▶ **WORK TO DO**: Format each line of the listing below as a row of a Markdown table with the columns "Row" and "Line", numbering the rows in order and skipping blank lines. Leave the pictures out of the table.

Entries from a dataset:
........
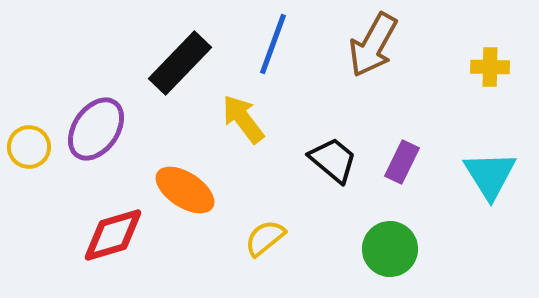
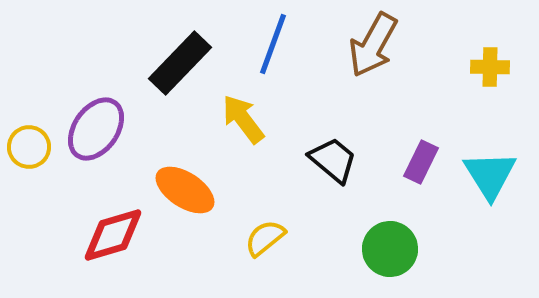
purple rectangle: moved 19 px right
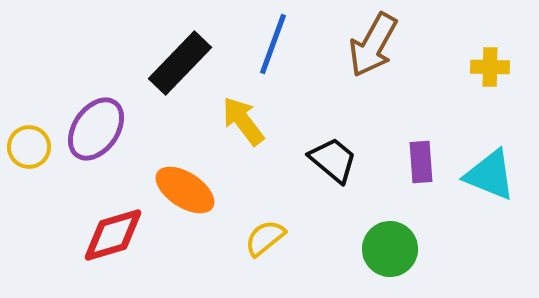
yellow arrow: moved 2 px down
purple rectangle: rotated 30 degrees counterclockwise
cyan triangle: rotated 36 degrees counterclockwise
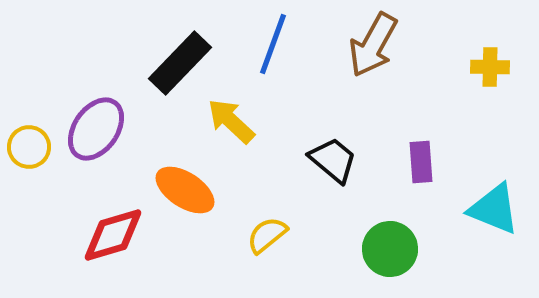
yellow arrow: moved 12 px left; rotated 10 degrees counterclockwise
cyan triangle: moved 4 px right, 34 px down
yellow semicircle: moved 2 px right, 3 px up
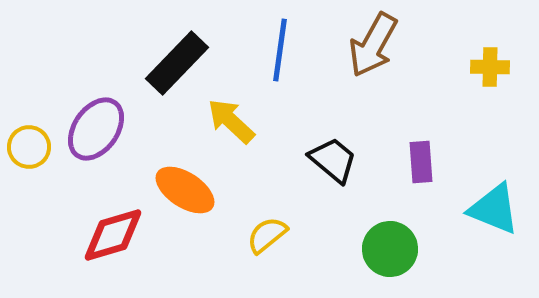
........
▶ **EXPECTED ANSWER**:
| Row | Line |
|---|---|
| 1 | purple rectangle: moved 19 px right |
| 2 | yellow arrow: moved 2 px down |
| 3 | purple rectangle: rotated 30 degrees counterclockwise |
| 4 | cyan triangle: rotated 36 degrees counterclockwise |
| 5 | yellow arrow: moved 12 px left; rotated 10 degrees counterclockwise |
| 6 | cyan triangle: moved 4 px right, 34 px down |
| 7 | yellow semicircle: moved 2 px right, 3 px up |